_Required action:_
The records below are to be repeated exactly, and their pictures left out.

_Information:_
Start of Block
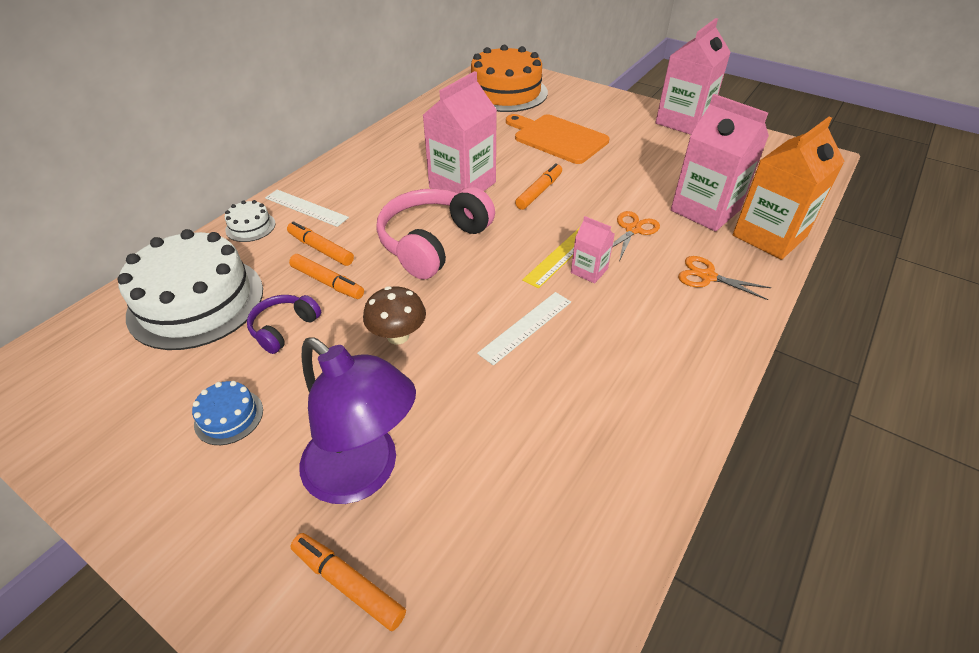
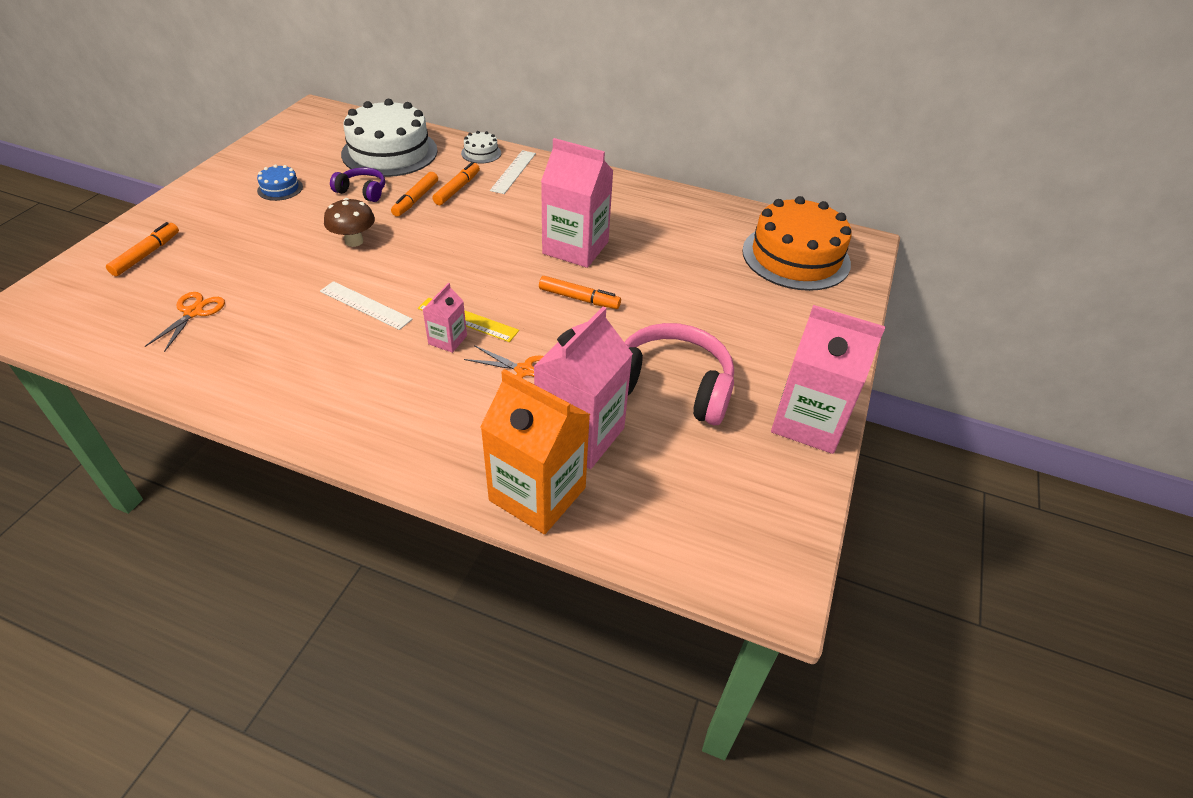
camera: 75 degrees right, 0 degrees up
(363, 473) = (225, 247): purple lamp -> none
(433, 243) = (476, 242): pink headphones -> pink headphones (671, 387)
(557, 138) = (701, 305): orange cutting board -> none
(707, 276) = (448, 429): orange scissors -> orange scissors (193, 312)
End of Block
_Written reply:_
camera: 75 degrees right, 0 degrees up
(363, 473) = (225, 247): purple lamp -> none
(433, 243) = (476, 242): pink headphones -> pink headphones (671, 387)
(557, 138) = (701, 305): orange cutting board -> none
(707, 276) = (448, 429): orange scissors -> orange scissors (193, 312)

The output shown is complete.